• [PROBLEM TO WORK ON]
Copying starts at the line containing "MIC2 pin OUT: A4 -> A5" and stops after the last line of the records; each line is repeated exactly, and pictures are skipped.

=-=-=

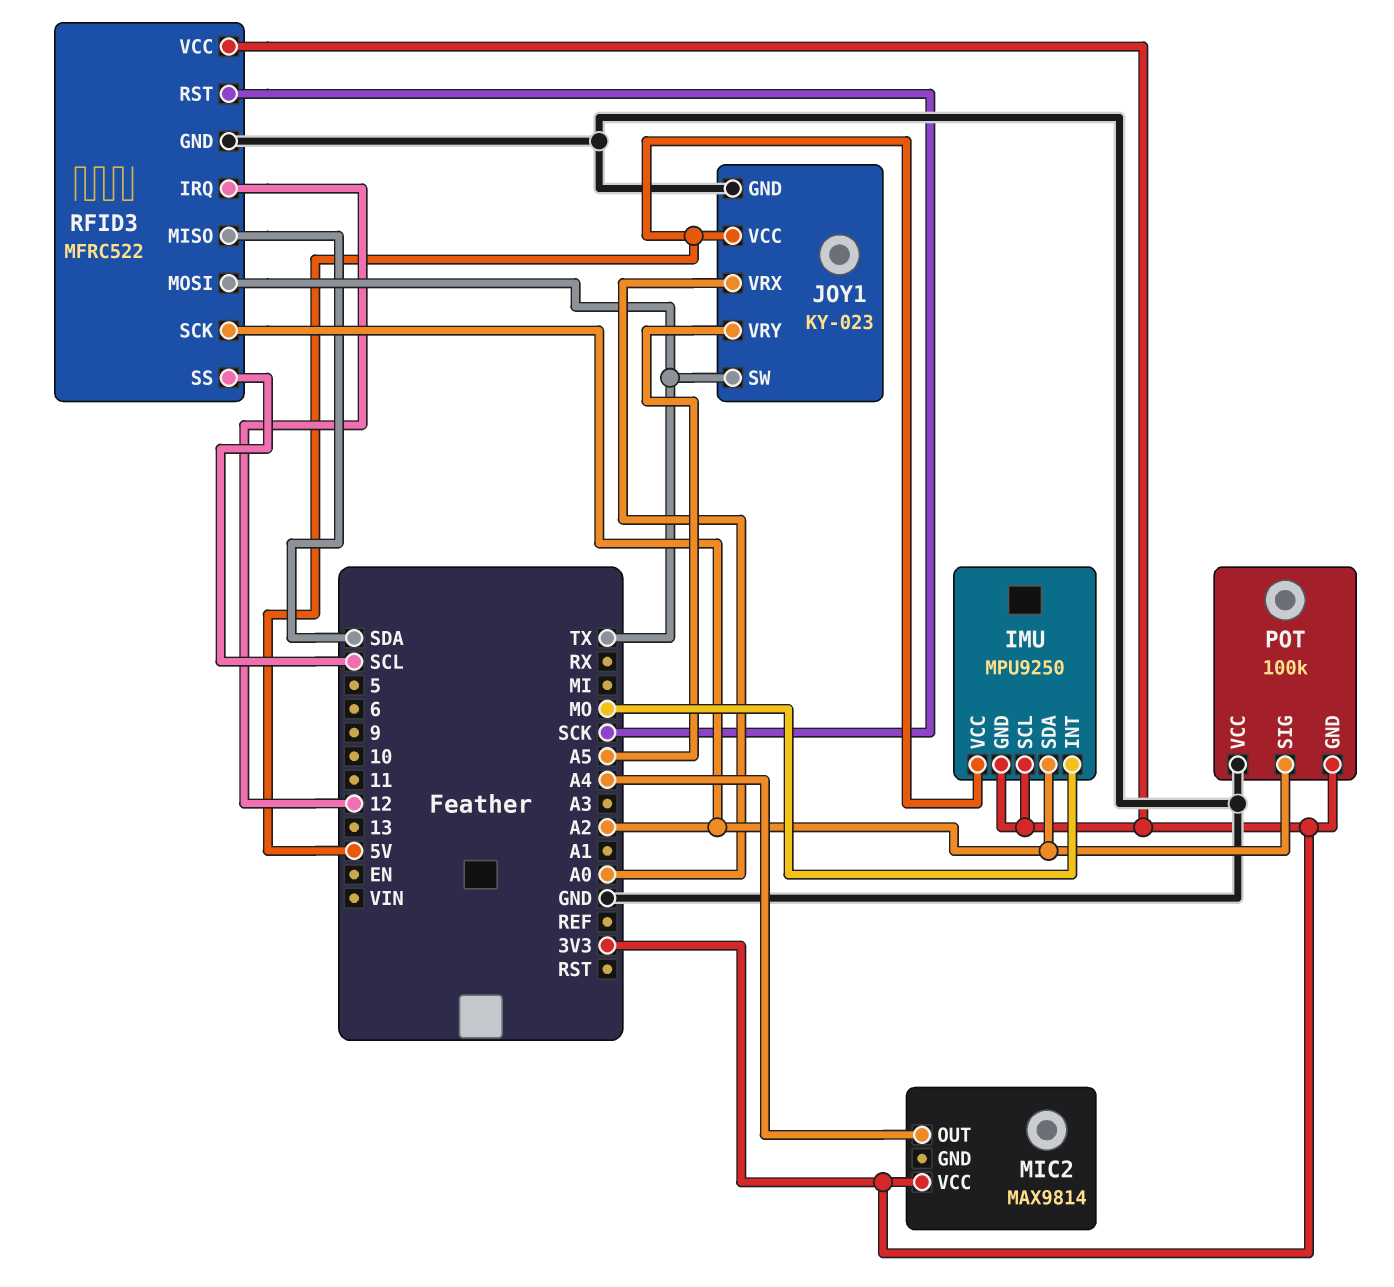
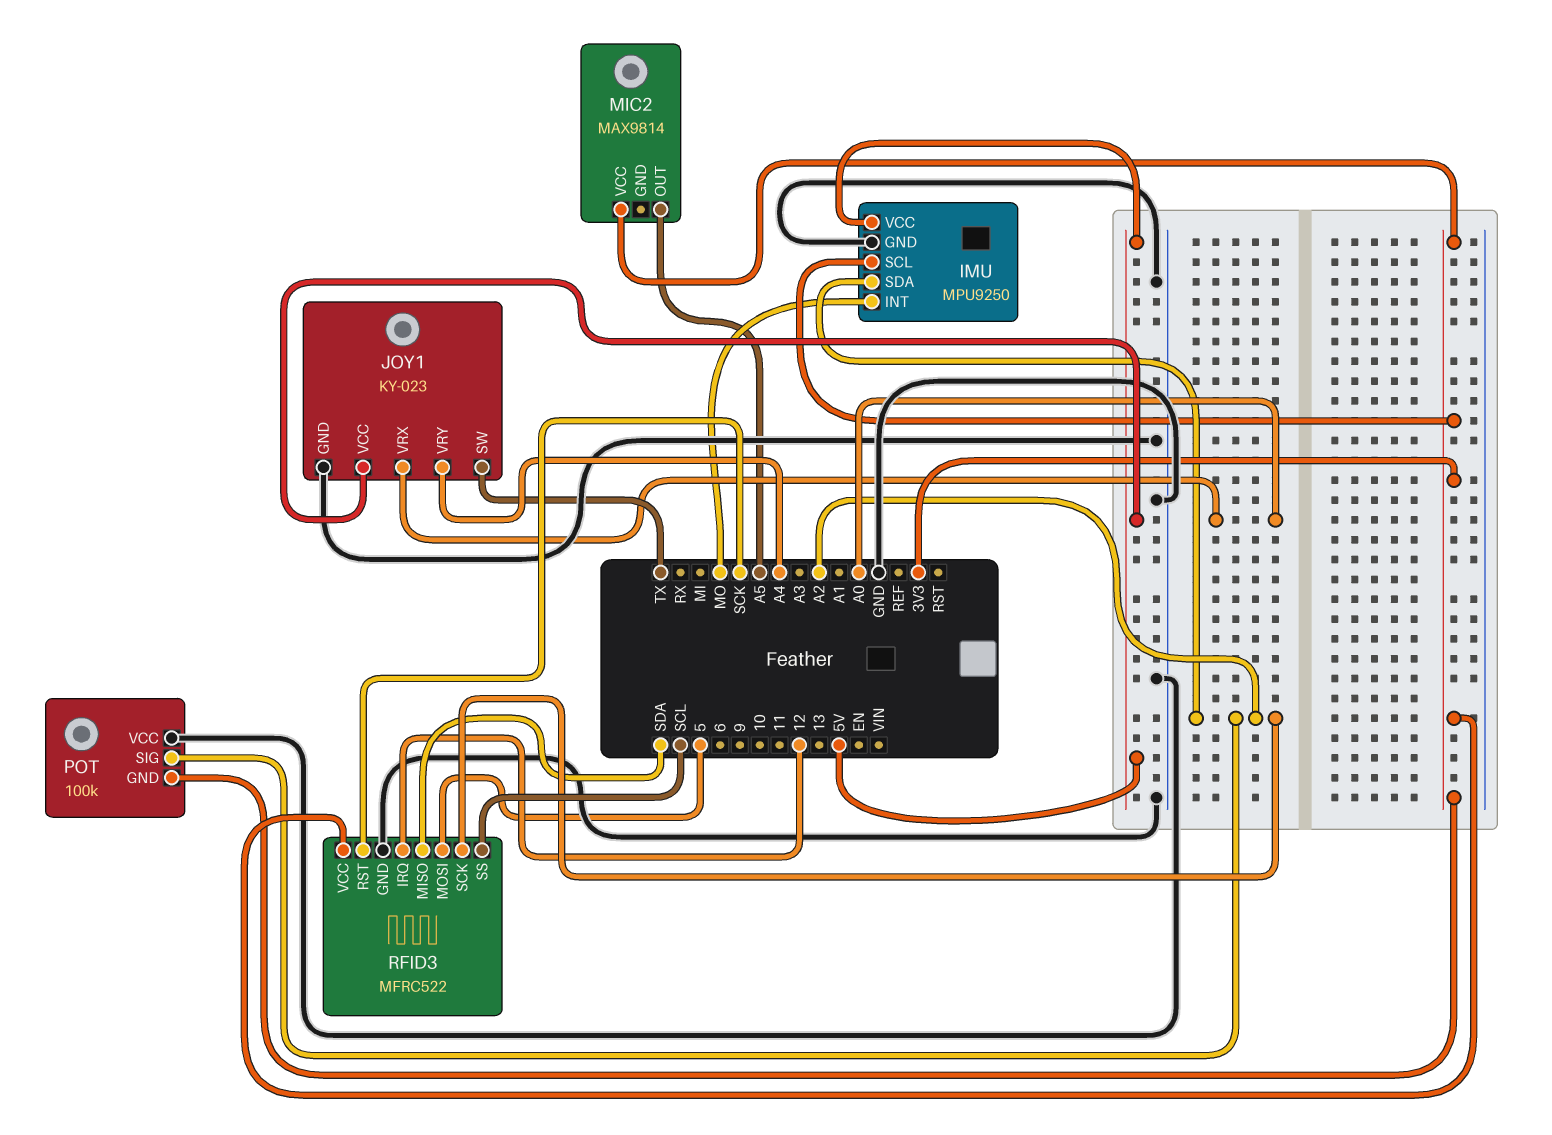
IMU pin GND: 3V3 -> GND
JOY1 pin VRY: A5 -> A4
MIC2 pin OUT: A4 -> A5
RFID3 pin MOSI: TX -> 5

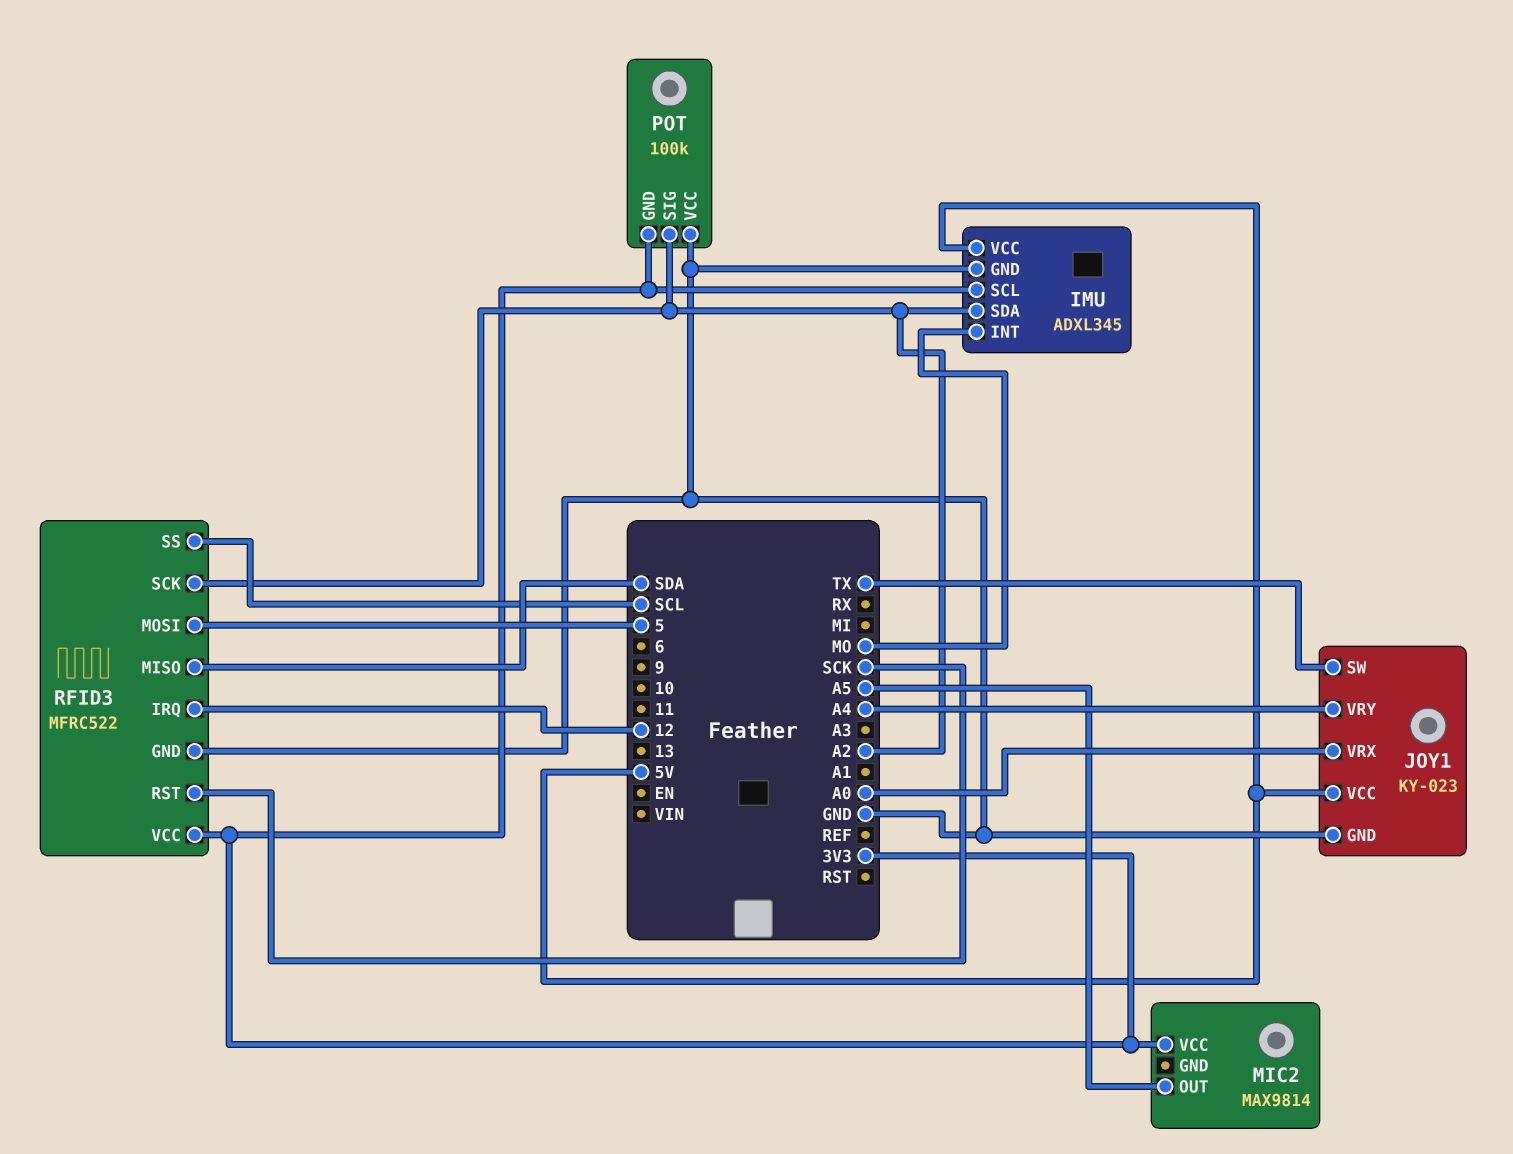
IMU: MPU9250 -> ADXL345

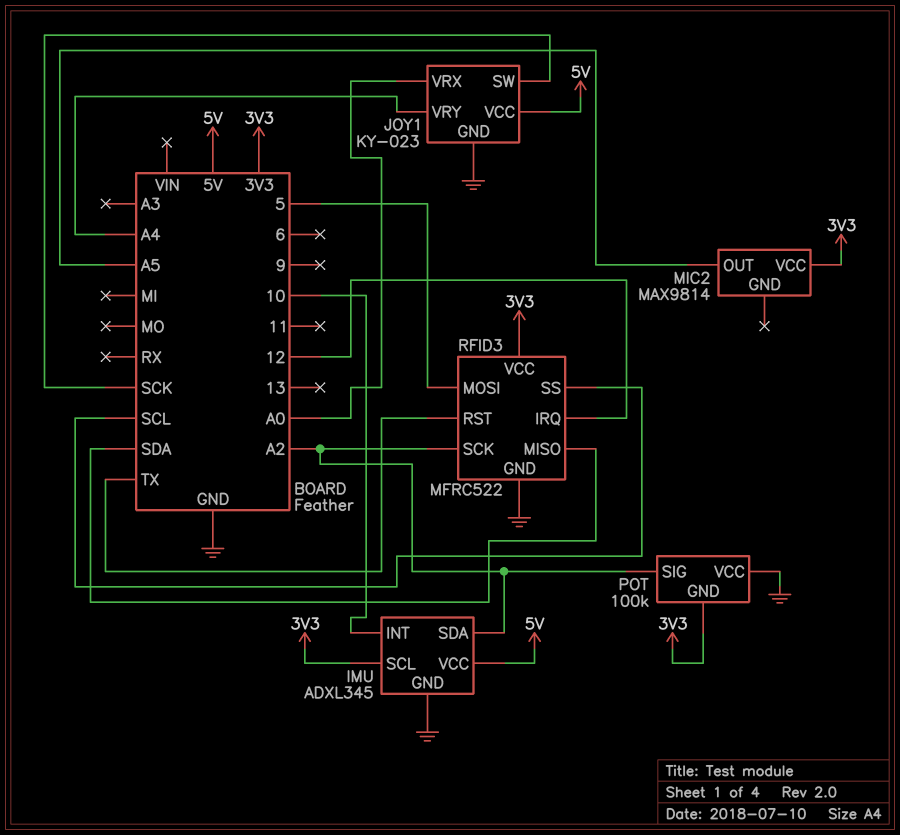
IMU pin INT: MO -> 10
JOY1 pin SW: TX -> SCK
RFID3 pin RST: SCK -> TX

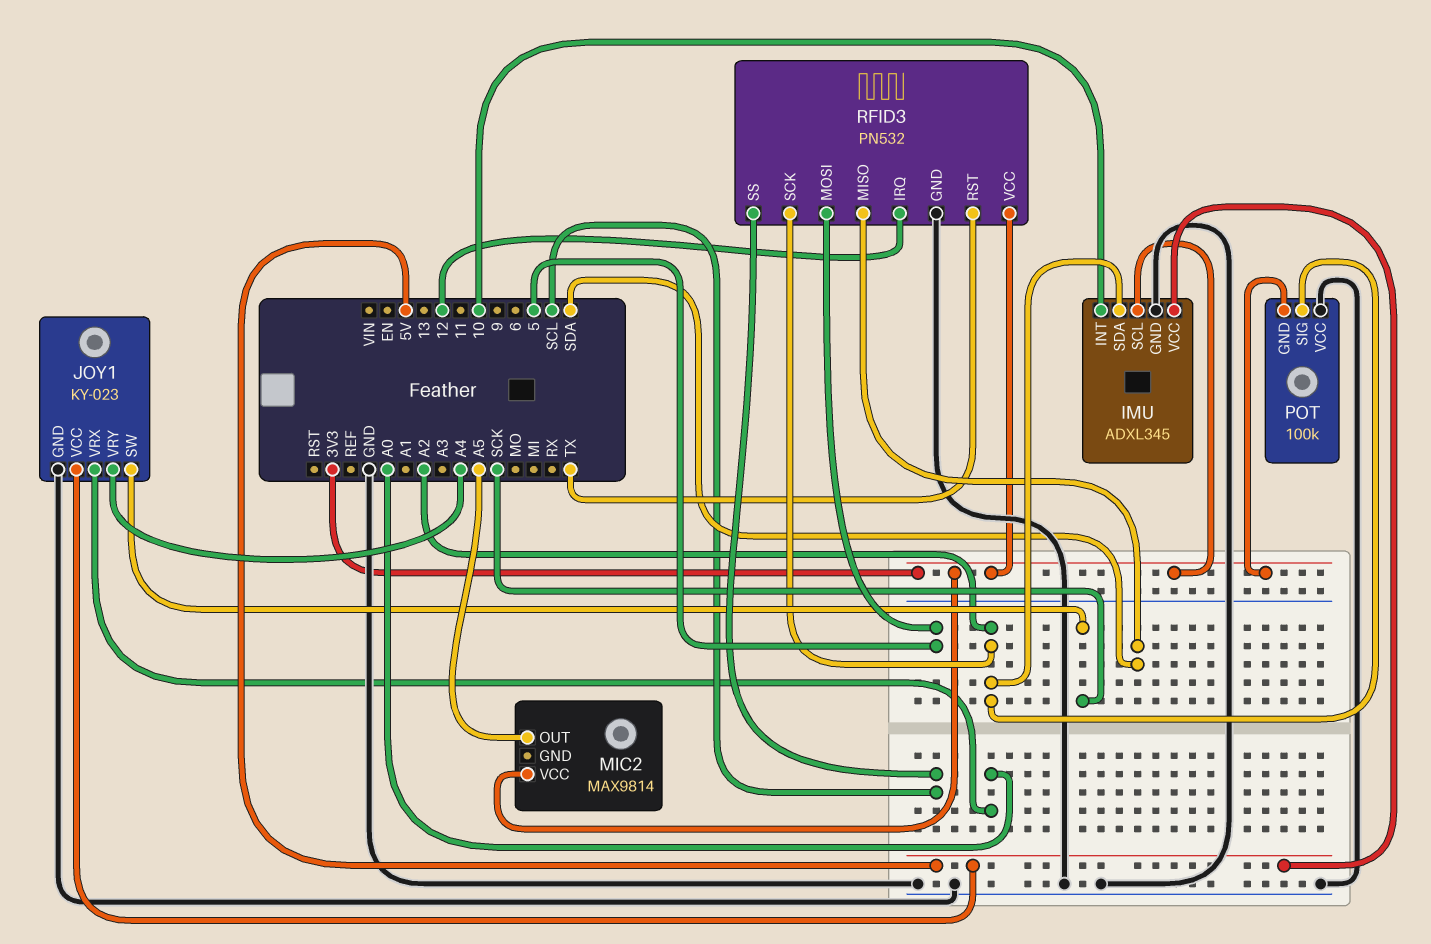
RFID3: MFRC522 -> PN532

=-=-=

• [RESPONSE BELOW]
MIC2 pin OUT: A4 -> A5
RFID3 pin MOSI: TX -> 5

IMU: MPU9250 -> ADXL345

IMU pin INT: MO -> 10
JOY1 pin SW: TX -> SCK
RFID3 pin RST: SCK -> TX

RFID3: MFRC522 -> PN532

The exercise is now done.